[Activity] An exact copy of every entry below is required, and no picture may appear in it.

[Records for the task]

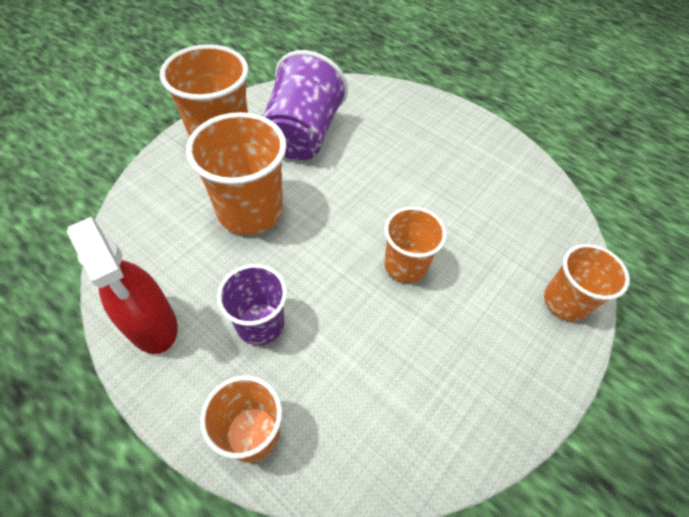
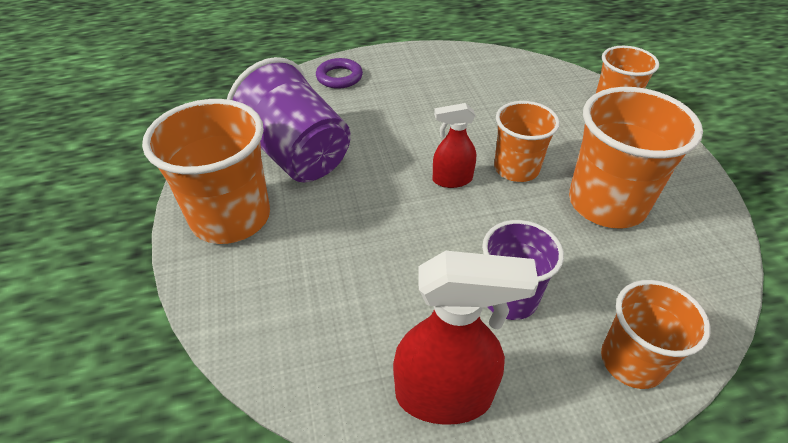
camera: 50 degrees left, 10 degrees down
(250, 211) = (358, 240): orange cup -> orange cup (606, 203)
(354, 230) = (452, 180): none -> red spray bottle
(408, 107) = (339, 77): none -> purple ring

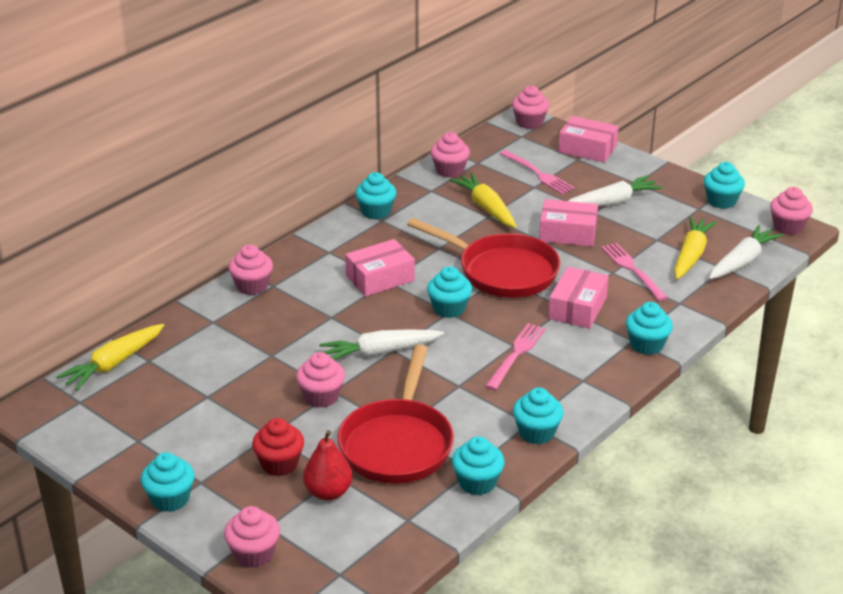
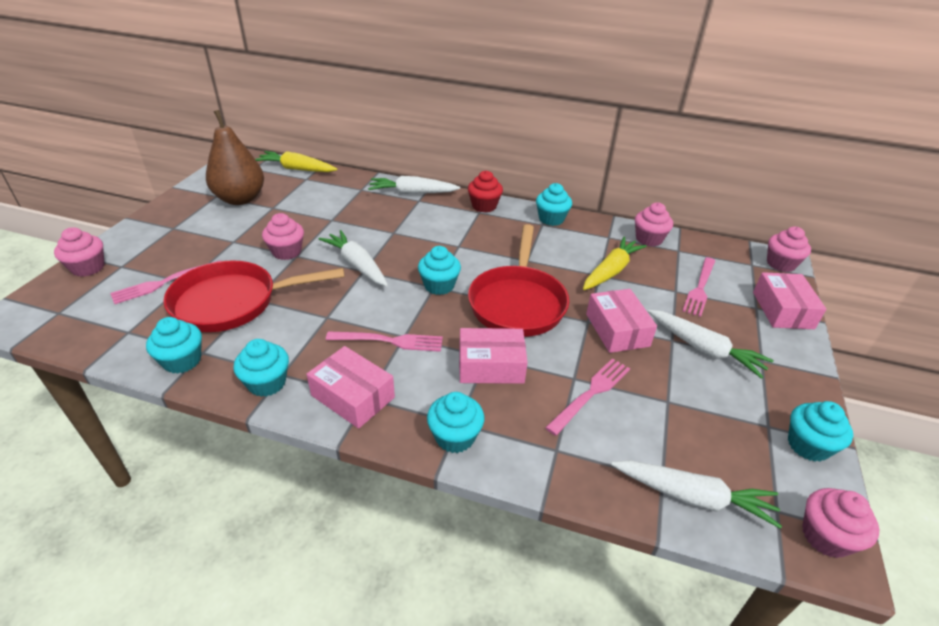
camera: 65 degrees right, 5 degrees up
(164, 420) = (240, 199): none -> brown pear
(170, 499) = (153, 221): turquoise cupcake -> none
(252, 286) = (412, 193): pink cupcake -> white carrot
(279, 464) = (197, 253): red cupcake -> red cupcake (484, 206)
(328, 492) = (163, 283): red pear -> pink fork
(380, 278) = (460, 242): pink box -> pink box (353, 396)
(691, 255) = (662, 439): yellow carrot -> none

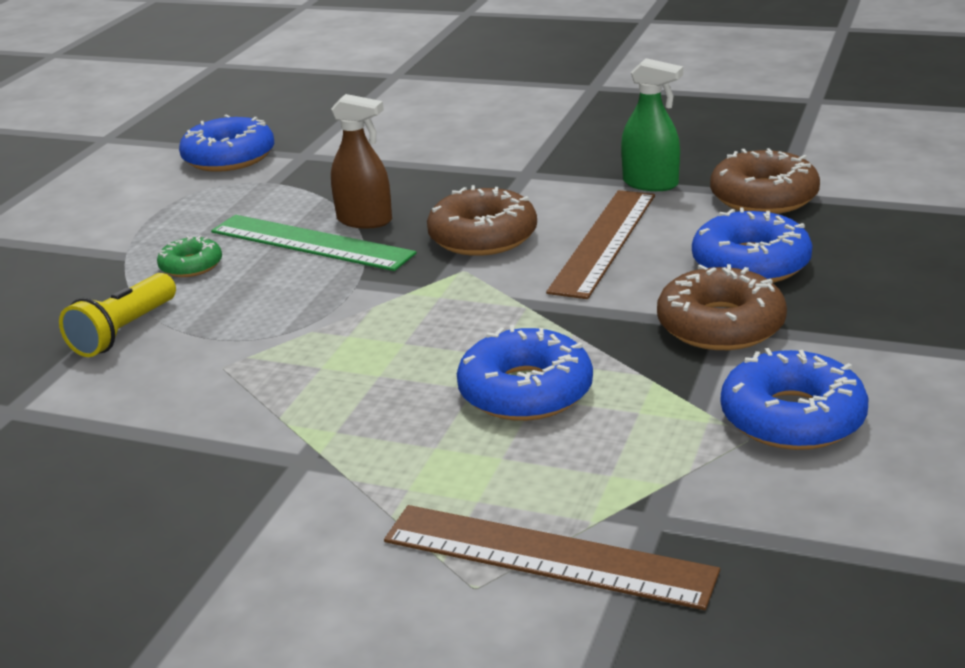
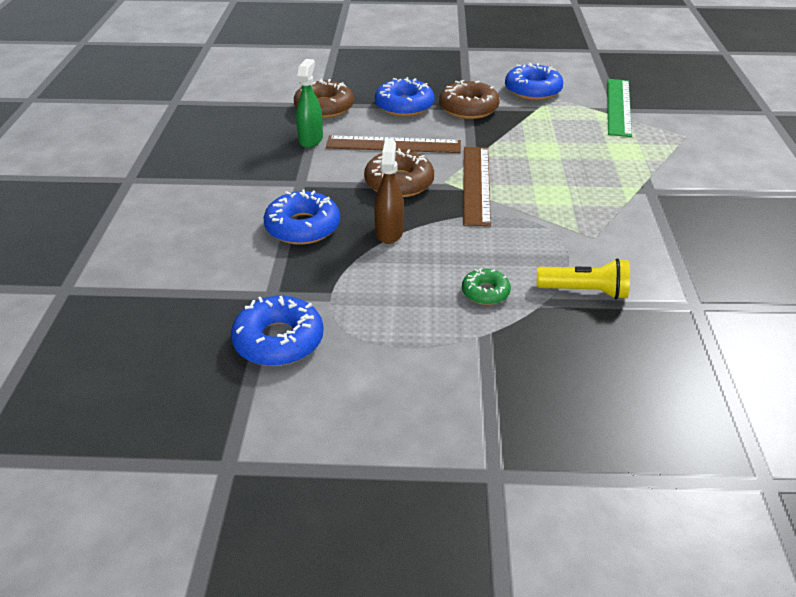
camera: 110 degrees left, 10 degrees up
(311, 243) = (430, 247): green ruler -> green ruler (618, 106)
(525, 391) = (553, 145): blue donut -> blue donut (303, 227)
(547, 556) = (656, 125): brown ruler -> brown ruler (476, 184)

[Exercise answer]
camera: 50 degrees left, 10 degrees down
(250, 211) = (358, 240): orange cup -> orange cup (606, 203)
(354, 230) = (452, 180): none -> red spray bottle
(408, 107) = (339, 77): none -> purple ring

camera: 65 degrees right, 5 degrees up
(164, 420) = (240, 199): none -> brown pear
(170, 499) = (153, 221): turquoise cupcake -> none
(252, 286) = (412, 193): pink cupcake -> white carrot
(279, 464) = (197, 253): red cupcake -> red cupcake (484, 206)
(328, 492) = (163, 283): red pear -> pink fork
(380, 278) = (460, 242): pink box -> pink box (353, 396)
(691, 255) = (662, 439): yellow carrot -> none

camera: 110 degrees left, 10 degrees up
(311, 243) = (430, 247): green ruler -> green ruler (618, 106)
(525, 391) = (553, 145): blue donut -> blue donut (303, 227)
(547, 556) = (656, 125): brown ruler -> brown ruler (476, 184)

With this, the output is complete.